GOAL OF THE EXERCISE:
Display every line of the data below that contains the string "behind". Treat uppercase and lowercase letters as distinct.
++++++++
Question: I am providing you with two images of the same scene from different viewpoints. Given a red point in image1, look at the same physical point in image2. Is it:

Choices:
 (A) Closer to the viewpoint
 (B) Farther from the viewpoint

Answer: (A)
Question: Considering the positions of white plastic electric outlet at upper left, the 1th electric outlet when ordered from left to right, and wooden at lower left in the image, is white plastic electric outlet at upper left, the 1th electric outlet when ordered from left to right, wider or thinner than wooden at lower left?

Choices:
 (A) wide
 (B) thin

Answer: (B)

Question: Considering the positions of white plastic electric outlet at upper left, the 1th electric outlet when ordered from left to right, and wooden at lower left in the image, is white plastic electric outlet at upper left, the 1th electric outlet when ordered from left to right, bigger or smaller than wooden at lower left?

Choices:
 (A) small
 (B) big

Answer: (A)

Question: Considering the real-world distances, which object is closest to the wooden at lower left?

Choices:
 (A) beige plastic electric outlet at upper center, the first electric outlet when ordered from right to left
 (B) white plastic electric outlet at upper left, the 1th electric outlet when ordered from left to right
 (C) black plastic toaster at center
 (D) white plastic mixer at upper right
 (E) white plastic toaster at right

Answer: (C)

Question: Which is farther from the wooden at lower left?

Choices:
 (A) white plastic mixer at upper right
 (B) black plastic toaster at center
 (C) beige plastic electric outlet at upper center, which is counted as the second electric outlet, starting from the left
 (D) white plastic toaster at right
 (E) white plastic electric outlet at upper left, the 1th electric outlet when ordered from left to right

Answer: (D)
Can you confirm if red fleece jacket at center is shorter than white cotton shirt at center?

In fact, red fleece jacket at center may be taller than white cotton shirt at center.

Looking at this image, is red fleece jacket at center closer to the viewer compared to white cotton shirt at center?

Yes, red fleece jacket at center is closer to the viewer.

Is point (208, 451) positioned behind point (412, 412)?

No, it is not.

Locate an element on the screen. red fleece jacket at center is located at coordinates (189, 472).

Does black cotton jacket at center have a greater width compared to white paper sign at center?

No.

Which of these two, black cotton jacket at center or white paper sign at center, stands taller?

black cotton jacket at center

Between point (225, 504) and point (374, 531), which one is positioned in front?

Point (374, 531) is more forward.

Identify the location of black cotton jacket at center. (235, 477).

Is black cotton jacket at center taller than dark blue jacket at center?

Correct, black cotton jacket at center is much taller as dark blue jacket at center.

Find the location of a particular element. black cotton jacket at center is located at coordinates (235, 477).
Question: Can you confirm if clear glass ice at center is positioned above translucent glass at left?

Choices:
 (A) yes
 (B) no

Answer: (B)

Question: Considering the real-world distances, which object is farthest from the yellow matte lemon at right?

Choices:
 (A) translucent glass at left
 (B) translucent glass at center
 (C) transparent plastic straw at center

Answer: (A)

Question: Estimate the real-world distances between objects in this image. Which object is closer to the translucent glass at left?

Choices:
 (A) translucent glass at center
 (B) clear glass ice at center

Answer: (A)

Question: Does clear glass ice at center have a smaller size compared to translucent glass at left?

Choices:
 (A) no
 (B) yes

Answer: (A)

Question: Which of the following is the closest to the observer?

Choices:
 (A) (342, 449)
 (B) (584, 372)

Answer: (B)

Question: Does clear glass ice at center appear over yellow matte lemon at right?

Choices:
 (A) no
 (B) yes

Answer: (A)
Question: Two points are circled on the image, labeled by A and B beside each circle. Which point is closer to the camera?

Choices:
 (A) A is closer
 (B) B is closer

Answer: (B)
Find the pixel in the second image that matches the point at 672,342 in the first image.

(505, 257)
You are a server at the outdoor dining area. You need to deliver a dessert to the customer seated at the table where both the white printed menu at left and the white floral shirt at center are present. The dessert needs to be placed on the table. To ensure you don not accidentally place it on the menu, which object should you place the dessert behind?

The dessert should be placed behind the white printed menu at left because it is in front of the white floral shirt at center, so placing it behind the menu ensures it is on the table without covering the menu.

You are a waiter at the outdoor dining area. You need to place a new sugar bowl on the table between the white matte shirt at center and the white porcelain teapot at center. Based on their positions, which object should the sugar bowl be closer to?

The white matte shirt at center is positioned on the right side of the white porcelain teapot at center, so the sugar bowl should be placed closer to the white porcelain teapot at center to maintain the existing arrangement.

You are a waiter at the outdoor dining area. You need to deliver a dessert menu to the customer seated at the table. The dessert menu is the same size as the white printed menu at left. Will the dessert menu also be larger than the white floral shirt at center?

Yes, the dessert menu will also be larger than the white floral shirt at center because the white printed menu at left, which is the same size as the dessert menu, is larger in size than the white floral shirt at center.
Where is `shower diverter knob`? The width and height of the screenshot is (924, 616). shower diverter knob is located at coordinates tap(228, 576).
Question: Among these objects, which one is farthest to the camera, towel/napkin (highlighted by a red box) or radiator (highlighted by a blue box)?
++++++++
TASK OUTPUT:
Is point (208, 451) positioned behind point (412, 412)?
You are a server at the outdoor dining area. You need to deliver a dessert to the customer seated at the table where both the white printed menu at left and the white floral shirt at center are present. The dessert needs to be placed on the table. To ensure you don not accidentally place it on the menu, which object should you place the dessert behind?
The dessert should be placed behind the white printed menu at left because it is in front of the white floral shirt at center, so placing it behind the menu ensures it is on the table without covering the menu.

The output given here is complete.